Top of Working data

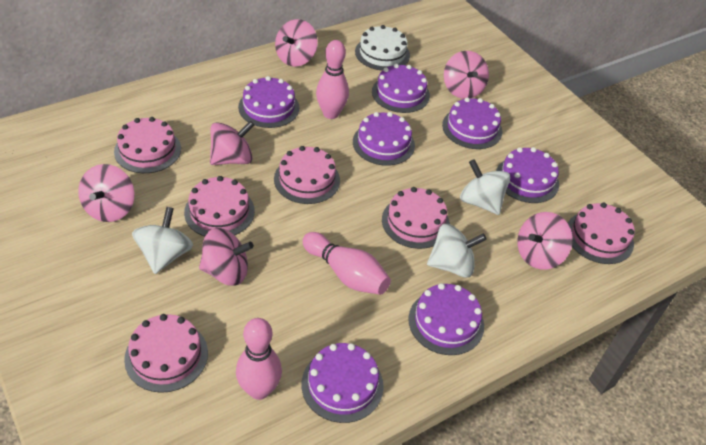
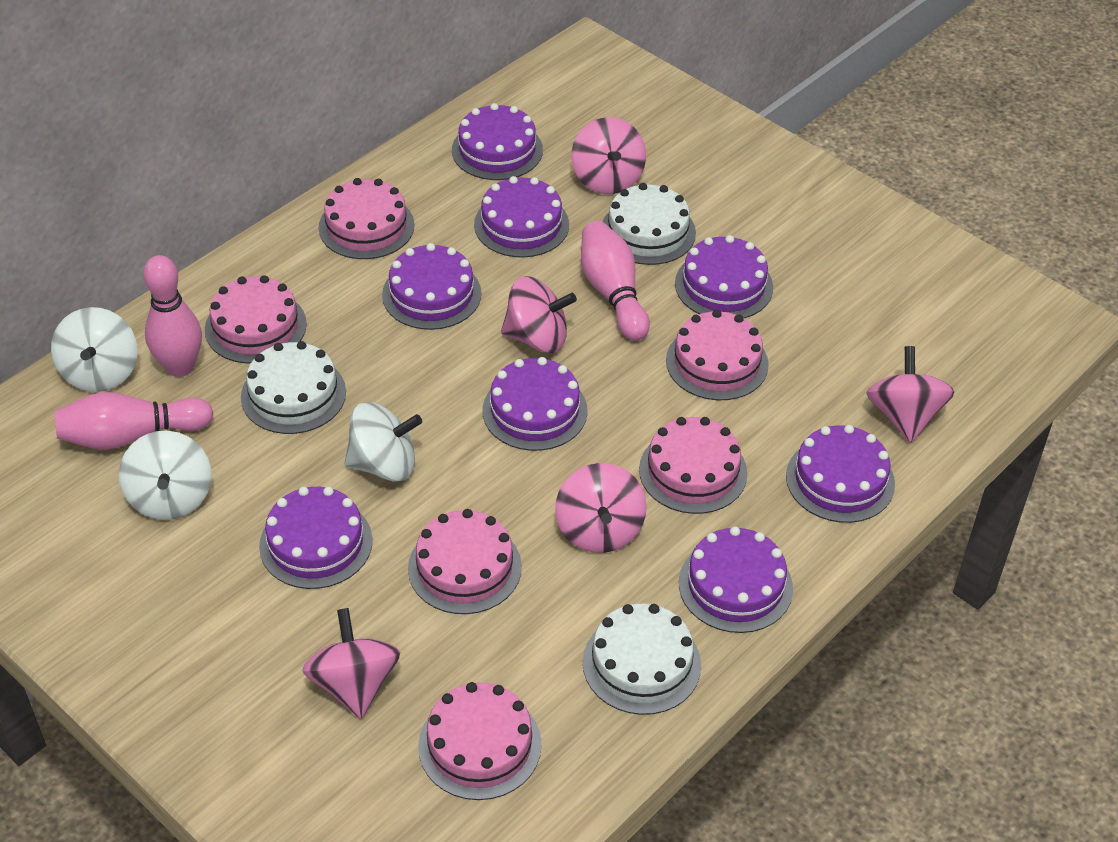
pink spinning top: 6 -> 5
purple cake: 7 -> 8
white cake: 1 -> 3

Bottom of Working data
Top of Working data

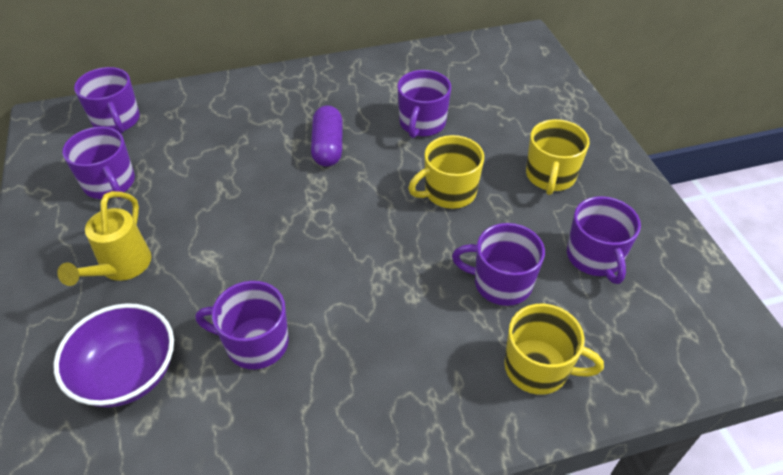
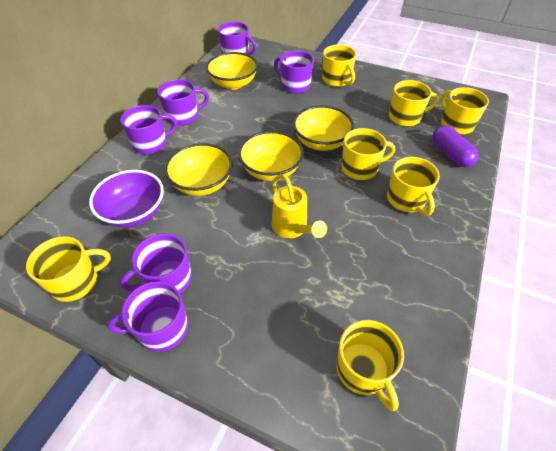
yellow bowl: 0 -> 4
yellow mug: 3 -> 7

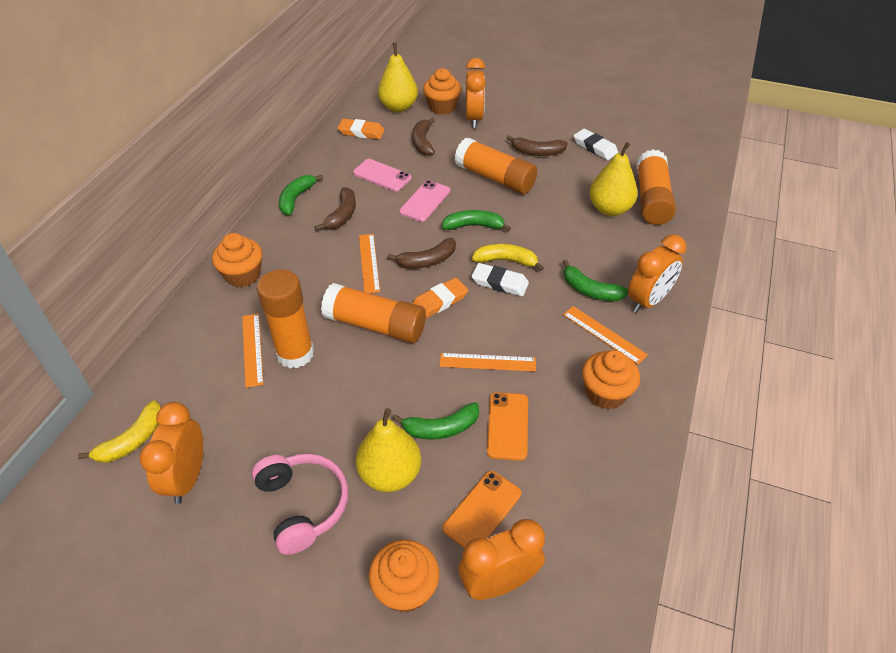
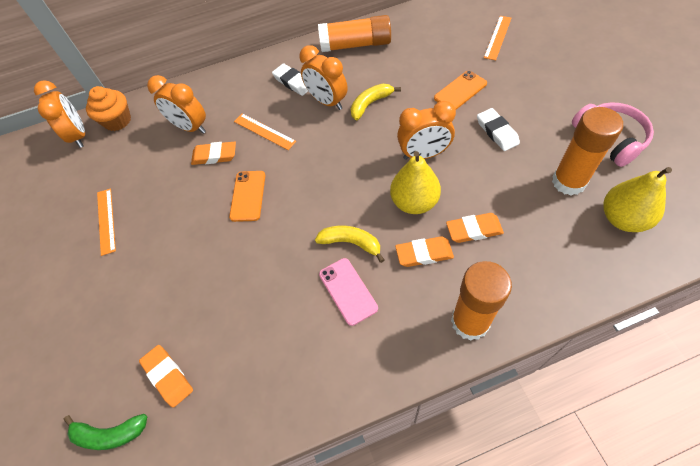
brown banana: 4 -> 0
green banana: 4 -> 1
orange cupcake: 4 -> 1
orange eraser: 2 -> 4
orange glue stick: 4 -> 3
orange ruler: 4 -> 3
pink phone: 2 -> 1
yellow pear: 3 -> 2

Bottom of Working data

§ **Brief**
Please return the lines above that run from the line containing "orange eraser: 2 -> 4" to the line containing "yellow pear: 3 -> 2", inclusive, exactly and with no other lines.

§ **Written answer**
orange eraser: 2 -> 4
orange glue stick: 4 -> 3
orange ruler: 4 -> 3
pink phone: 2 -> 1
yellow pear: 3 -> 2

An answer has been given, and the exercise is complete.